-- START Records to process --

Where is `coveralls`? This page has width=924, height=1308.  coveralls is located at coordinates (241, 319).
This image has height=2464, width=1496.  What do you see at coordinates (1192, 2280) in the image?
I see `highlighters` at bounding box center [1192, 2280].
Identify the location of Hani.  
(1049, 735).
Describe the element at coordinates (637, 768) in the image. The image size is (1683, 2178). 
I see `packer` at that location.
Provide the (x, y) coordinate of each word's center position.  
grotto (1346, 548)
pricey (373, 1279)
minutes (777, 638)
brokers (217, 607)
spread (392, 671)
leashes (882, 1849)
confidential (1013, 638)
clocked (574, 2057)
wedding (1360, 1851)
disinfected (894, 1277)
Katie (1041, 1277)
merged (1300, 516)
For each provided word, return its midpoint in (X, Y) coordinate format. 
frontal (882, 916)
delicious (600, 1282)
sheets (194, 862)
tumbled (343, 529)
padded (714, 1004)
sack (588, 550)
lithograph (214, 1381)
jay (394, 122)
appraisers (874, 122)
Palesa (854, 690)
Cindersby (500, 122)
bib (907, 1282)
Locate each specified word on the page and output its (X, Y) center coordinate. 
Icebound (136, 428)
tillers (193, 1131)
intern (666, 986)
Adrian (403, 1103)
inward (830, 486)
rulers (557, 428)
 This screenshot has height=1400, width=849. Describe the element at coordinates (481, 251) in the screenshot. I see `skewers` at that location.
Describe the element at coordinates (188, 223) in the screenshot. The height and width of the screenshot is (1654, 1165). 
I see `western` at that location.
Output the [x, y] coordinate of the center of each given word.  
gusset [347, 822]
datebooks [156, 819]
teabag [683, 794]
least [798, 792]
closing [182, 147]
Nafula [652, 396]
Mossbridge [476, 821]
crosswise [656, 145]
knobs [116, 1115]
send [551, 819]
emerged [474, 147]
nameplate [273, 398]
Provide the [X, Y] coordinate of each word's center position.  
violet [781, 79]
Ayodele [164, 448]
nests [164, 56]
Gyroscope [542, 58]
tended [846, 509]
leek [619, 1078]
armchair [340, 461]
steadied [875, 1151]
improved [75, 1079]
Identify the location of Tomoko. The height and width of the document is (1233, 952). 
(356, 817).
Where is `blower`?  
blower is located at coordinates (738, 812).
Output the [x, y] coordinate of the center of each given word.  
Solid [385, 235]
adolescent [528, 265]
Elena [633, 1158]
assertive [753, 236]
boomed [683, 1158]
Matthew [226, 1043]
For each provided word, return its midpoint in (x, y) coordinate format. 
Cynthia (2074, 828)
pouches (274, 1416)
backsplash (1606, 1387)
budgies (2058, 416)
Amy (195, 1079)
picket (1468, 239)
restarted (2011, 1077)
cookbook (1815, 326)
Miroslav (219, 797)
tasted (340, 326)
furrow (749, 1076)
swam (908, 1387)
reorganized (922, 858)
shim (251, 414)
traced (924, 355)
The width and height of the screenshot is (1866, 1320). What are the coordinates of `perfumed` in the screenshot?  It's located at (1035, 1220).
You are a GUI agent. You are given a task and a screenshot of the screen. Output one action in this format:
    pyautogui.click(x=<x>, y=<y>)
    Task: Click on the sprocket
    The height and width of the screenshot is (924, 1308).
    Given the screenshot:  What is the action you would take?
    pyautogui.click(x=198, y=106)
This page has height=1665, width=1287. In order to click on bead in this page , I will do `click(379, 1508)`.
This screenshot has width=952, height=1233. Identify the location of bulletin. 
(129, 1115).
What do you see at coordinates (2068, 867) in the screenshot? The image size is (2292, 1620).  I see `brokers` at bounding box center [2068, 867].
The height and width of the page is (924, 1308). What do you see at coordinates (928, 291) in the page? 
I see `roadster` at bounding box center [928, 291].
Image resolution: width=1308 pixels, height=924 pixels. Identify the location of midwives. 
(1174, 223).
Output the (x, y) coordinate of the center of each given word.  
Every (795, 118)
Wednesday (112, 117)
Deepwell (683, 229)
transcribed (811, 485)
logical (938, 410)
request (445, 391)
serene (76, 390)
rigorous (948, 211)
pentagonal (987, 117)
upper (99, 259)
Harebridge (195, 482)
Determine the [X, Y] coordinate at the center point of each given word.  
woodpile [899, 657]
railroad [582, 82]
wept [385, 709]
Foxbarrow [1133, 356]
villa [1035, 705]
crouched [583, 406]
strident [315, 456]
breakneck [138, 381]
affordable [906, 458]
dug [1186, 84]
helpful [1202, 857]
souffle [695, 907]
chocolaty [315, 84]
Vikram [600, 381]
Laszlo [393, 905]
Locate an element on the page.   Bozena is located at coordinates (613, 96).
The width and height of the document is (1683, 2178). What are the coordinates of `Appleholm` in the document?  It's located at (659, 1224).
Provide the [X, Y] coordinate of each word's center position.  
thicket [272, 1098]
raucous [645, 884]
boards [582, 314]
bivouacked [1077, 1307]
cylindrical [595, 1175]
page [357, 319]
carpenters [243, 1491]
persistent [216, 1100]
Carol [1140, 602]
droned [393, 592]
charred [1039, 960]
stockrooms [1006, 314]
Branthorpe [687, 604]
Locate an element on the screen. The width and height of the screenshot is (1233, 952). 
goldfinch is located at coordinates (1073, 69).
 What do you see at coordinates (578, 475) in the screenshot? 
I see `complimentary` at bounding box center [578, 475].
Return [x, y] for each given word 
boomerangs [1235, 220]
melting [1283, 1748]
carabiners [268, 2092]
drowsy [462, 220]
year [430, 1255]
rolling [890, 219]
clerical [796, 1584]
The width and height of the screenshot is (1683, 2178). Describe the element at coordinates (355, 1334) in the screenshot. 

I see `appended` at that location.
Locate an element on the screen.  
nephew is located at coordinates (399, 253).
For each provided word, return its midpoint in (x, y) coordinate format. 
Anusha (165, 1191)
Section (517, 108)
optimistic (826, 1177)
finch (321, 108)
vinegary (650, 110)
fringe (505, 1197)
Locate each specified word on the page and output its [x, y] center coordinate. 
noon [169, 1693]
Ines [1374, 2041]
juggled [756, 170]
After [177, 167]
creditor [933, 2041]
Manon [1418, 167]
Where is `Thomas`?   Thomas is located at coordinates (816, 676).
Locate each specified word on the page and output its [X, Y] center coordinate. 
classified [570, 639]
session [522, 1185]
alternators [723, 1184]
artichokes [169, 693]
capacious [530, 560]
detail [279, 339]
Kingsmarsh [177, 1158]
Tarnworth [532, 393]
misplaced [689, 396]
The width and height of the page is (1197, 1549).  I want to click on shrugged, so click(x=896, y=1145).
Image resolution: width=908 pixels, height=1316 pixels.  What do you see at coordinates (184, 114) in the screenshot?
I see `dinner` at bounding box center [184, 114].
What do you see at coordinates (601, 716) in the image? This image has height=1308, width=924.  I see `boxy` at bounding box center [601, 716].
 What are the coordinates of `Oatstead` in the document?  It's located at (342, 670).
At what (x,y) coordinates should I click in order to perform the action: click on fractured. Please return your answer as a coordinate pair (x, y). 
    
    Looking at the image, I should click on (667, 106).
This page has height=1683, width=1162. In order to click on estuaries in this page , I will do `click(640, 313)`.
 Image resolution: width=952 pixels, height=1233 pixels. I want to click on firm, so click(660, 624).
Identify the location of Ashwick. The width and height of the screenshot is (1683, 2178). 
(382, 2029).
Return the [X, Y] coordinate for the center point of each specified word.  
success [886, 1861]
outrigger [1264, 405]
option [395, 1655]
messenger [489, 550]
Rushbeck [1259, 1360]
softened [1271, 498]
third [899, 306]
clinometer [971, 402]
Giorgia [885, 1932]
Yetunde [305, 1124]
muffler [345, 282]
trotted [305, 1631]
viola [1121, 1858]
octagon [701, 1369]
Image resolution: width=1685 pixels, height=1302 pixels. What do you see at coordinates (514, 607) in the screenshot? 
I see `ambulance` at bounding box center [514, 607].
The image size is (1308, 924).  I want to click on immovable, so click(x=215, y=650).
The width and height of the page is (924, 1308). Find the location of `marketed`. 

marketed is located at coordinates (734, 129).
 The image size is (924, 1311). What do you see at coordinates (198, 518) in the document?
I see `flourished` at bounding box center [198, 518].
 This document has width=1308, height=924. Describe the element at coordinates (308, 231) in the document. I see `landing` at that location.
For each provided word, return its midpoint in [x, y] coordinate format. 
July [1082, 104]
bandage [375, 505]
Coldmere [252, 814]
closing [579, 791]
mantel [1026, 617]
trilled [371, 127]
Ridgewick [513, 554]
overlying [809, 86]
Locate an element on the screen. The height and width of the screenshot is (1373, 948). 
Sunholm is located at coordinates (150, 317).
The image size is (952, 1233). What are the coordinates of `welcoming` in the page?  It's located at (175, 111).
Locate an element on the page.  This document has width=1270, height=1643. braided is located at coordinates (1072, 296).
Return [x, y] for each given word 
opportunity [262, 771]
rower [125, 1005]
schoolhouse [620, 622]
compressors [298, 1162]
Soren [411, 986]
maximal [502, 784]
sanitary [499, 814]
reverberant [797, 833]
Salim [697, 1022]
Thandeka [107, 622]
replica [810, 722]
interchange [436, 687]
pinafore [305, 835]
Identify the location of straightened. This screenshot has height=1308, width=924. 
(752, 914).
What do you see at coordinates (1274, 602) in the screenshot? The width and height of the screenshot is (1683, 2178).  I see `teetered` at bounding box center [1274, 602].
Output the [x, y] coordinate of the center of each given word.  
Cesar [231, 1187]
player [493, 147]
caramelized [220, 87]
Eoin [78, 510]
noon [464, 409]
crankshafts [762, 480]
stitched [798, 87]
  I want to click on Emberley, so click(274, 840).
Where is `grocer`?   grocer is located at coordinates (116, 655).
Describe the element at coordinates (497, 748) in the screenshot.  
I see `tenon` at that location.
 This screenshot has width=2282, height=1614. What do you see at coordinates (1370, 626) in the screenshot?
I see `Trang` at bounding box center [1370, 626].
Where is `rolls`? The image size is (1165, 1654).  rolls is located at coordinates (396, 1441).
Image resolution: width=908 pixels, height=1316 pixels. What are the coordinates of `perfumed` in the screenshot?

-- END Records to process --

Please copy the listing lines starting with the line that contains "strident [315, 456]" and going on through the line that contains "coordinates (613, 96).", substituting "pudding" for "souffle" and changing nothing else. Give only those lines.

strident [315, 456]
breakneck [138, 381]
affordable [906, 458]
dug [1186, 84]
helpful [1202, 857]
pudding [695, 907]
chocolaty [315, 84]
Vikram [600, 381]
Laszlo [393, 905]
Locate an element on the page.   Bozena is located at coordinates (613, 96).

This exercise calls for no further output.